▶ **Directions for this task**: The lines below starting at the line containing "U3 pin in-: N3 -> N15" and ending at the line containing "V101: 3.3V (plus" are to be repeated exactly, with both ends kept and nothing else added.

(Change detection data)
..........

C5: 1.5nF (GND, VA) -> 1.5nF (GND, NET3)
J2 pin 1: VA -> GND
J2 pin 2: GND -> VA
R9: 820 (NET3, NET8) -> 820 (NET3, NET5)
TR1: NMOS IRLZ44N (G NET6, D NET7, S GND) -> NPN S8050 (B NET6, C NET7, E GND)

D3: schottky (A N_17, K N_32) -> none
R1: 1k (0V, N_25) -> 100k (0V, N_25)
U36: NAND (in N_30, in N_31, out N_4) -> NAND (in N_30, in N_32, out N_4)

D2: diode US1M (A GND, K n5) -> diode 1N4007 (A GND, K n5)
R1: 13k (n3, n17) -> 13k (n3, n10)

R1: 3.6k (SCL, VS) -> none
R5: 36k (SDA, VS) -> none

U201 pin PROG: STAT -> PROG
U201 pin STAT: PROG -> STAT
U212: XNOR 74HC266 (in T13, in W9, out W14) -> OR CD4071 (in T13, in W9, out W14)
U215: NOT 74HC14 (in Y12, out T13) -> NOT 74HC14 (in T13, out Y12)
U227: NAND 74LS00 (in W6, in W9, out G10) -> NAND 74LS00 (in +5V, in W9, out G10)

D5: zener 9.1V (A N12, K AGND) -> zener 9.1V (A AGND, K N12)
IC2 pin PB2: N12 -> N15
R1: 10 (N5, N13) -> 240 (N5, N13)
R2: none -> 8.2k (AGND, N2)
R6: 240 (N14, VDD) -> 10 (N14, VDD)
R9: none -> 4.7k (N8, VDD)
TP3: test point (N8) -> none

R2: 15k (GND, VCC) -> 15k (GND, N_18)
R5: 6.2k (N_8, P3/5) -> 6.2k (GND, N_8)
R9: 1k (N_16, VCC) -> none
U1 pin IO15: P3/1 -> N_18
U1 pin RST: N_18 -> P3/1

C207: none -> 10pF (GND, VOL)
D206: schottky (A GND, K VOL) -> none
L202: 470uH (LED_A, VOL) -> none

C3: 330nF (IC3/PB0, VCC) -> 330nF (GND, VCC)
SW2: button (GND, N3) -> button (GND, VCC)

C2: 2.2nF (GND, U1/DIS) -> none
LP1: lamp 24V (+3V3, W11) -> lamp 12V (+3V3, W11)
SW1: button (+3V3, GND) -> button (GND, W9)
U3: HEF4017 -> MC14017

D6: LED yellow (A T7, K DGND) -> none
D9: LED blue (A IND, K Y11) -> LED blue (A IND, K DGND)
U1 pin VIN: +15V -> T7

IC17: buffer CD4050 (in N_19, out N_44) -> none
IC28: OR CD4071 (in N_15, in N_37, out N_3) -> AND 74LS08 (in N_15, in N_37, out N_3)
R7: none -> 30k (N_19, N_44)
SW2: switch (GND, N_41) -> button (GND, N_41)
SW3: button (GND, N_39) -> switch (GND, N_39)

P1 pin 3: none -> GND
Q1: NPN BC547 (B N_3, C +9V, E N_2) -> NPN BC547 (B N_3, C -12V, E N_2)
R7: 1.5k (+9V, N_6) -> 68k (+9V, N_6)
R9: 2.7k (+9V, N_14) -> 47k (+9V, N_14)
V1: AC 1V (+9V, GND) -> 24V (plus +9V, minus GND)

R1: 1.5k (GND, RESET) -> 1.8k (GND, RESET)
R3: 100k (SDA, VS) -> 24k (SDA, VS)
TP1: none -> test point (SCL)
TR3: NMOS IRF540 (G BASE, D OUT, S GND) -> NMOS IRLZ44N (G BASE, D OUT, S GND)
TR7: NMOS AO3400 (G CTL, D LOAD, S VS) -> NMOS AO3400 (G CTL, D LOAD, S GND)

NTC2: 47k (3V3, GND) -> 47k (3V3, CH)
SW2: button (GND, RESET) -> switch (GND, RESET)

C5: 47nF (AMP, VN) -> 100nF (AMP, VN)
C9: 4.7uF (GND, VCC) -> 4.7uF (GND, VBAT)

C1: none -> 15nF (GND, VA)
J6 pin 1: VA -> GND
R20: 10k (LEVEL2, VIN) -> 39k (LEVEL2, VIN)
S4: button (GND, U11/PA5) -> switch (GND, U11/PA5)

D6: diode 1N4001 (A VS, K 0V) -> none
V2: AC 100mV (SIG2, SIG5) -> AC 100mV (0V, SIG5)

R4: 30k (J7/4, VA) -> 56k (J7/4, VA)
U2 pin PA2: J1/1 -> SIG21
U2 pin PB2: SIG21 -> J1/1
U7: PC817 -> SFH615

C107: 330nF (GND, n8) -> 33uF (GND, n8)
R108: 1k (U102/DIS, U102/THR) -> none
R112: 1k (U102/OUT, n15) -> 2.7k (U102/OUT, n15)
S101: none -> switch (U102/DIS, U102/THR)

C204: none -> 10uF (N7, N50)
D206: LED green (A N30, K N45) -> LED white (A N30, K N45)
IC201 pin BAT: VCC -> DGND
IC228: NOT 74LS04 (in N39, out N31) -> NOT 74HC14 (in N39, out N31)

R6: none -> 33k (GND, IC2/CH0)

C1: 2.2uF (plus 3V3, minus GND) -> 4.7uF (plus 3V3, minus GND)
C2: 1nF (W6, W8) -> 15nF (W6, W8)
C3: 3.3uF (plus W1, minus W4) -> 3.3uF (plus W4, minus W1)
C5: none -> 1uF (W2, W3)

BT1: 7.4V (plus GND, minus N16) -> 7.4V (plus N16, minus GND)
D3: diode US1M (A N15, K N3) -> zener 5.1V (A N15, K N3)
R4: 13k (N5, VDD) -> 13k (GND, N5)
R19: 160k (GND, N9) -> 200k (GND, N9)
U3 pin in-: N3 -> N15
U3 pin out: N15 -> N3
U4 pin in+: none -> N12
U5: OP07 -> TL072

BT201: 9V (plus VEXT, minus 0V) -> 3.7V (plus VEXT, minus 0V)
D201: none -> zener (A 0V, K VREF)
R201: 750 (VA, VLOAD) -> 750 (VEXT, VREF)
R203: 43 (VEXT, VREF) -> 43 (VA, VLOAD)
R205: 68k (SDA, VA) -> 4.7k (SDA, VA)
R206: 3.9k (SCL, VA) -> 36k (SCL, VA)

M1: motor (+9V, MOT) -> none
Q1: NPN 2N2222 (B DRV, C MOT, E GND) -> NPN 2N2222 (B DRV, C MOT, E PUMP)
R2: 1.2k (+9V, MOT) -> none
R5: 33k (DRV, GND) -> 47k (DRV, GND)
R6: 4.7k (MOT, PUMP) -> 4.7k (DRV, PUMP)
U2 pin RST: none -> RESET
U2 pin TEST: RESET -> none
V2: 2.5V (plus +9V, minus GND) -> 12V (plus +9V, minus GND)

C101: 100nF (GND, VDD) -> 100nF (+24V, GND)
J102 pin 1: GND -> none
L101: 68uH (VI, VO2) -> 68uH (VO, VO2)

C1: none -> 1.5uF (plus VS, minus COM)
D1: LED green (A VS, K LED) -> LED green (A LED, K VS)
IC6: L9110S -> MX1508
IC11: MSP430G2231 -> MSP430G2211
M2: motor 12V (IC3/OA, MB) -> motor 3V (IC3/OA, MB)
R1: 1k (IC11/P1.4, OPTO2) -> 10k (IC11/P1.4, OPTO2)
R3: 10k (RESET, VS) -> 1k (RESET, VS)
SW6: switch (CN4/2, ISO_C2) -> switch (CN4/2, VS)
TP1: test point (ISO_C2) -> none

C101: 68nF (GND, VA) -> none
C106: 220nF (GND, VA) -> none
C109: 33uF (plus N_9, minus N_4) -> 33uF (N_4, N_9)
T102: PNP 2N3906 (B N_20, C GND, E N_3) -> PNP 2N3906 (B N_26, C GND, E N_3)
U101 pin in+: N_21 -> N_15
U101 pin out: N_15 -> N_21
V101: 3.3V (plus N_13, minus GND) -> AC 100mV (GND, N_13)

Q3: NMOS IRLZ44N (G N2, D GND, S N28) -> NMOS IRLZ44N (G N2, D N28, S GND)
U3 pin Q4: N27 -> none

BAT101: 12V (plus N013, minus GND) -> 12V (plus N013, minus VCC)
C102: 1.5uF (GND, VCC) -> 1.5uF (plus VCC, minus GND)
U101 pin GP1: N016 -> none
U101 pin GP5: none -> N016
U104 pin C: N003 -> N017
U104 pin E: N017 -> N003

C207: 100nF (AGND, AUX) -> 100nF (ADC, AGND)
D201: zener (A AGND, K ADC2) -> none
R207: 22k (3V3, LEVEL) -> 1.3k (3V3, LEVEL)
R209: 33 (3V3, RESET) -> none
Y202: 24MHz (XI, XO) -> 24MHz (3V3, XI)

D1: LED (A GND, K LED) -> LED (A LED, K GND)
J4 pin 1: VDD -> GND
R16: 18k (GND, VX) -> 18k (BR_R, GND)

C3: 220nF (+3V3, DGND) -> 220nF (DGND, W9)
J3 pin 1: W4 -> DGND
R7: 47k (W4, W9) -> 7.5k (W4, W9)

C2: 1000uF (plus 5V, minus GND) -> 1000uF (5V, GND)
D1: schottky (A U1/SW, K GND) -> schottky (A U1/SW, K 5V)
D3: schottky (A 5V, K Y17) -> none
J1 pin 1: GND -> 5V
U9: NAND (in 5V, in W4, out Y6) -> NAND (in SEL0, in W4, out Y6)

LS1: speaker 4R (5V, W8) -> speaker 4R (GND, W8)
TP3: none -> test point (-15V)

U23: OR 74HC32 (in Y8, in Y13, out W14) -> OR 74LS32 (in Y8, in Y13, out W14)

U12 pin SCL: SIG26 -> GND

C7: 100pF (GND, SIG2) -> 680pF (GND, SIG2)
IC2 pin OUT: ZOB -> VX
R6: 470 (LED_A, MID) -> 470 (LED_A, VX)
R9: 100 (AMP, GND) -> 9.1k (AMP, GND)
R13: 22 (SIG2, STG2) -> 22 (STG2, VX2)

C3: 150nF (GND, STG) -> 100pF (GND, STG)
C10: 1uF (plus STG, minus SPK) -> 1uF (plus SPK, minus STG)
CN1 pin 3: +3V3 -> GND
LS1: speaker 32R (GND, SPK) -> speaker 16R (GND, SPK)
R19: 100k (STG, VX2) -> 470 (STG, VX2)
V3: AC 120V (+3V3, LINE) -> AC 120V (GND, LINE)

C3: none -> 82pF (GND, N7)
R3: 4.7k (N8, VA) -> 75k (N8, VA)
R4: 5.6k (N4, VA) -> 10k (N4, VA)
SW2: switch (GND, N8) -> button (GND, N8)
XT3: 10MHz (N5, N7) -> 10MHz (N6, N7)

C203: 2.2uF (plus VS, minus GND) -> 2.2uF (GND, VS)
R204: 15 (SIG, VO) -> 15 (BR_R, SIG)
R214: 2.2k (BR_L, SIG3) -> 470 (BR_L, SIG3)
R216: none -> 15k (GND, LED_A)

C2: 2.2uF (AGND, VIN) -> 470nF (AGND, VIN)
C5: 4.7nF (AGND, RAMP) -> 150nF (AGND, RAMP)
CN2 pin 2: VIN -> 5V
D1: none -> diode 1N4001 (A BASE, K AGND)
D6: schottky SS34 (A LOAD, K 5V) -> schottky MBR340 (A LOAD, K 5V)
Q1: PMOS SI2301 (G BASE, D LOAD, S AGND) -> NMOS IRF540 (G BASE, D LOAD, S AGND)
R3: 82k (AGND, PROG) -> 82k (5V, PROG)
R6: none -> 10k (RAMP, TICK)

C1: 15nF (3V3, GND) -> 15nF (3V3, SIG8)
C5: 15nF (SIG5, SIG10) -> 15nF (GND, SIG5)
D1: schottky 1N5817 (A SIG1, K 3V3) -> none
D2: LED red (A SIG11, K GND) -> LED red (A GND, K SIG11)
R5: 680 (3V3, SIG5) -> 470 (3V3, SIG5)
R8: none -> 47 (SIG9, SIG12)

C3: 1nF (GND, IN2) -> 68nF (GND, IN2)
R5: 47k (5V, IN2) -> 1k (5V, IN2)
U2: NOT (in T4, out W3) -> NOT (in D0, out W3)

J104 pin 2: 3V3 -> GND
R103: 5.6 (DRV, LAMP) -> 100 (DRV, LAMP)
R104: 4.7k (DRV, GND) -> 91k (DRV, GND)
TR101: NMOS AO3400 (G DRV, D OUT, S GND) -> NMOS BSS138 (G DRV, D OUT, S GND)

..........

▶ **Your response**:
U3 pin in-: N3 -> N15
U3 pin out: N15 -> N3
U4 pin in+: none -> N12
U5: OP07 -> TL072

BT201: 9V (plus VEXT, minus 0V) -> 3.7V (plus VEXT, minus 0V)
D201: none -> zener (A 0V, K VREF)
R201: 750 (VA, VLOAD) -> 750 (VEXT, VREF)
R203: 43 (VEXT, VREF) -> 43 (VA, VLOAD)
R205: 68k (SDA, VA) -> 4.7k (SDA, VA)
R206: 3.9k (SCL, VA) -> 36k (SCL, VA)

M1: motor (+9V, MOT) -> none
Q1: NPN 2N2222 (B DRV, C MOT, E GND) -> NPN 2N2222 (B DRV, C MOT, E PUMP)
R2: 1.2k (+9V, MOT) -> none
R5: 33k (DRV, GND) -> 47k (DRV, GND)
R6: 4.7k (MOT, PUMP) -> 4.7k (DRV, PUMP)
U2 pin RST: none -> RESET
U2 pin TEST: RESET -> none
V2: 2.5V (plus +9V, minus GND) -> 12V (plus +9V, minus GND)

C101: 100nF (GND, VDD) -> 100nF (+24V, GND)
J102 pin 1: GND -> none
L101: 68uH (VI, VO2) -> 68uH (VO, VO2)

C1: none -> 1.5uF (plus VS, minus COM)
D1: LED green (A VS, K LED) -> LED green (A LED, K VS)
IC6: L9110S -> MX1508
IC11: MSP430G2231 -> MSP430G2211
M2: motor 12V (IC3/OA, MB) -> motor 3V (IC3/OA, MB)
R1: 1k (IC11/P1.4, OPTO2) -> 10k (IC11/P1.4, OPTO2)
R3: 10k (RESET, VS) -> 1k (RESET, VS)
SW6: switch (CN4/2, ISO_C2) -> switch (CN4/2, VS)
TP1: test point (ISO_C2) -> none

C101: 68nF (GND, VA) -> none
C106: 220nF (GND, VA) -> none
C109: 33uF (plus N_9, minus N_4) -> 33uF (N_4, N_9)
T102: PNP 2N3906 (B N_20, C GND, E N_3) -> PNP 2N3906 (B N_26, C GND, E N_3)
U101 pin in+: N_21 -> N_15
U101 pin out: N_15 -> N_21
V101: 3.3V (plus N_13, minus GND) -> AC 100mV (GND, N_13)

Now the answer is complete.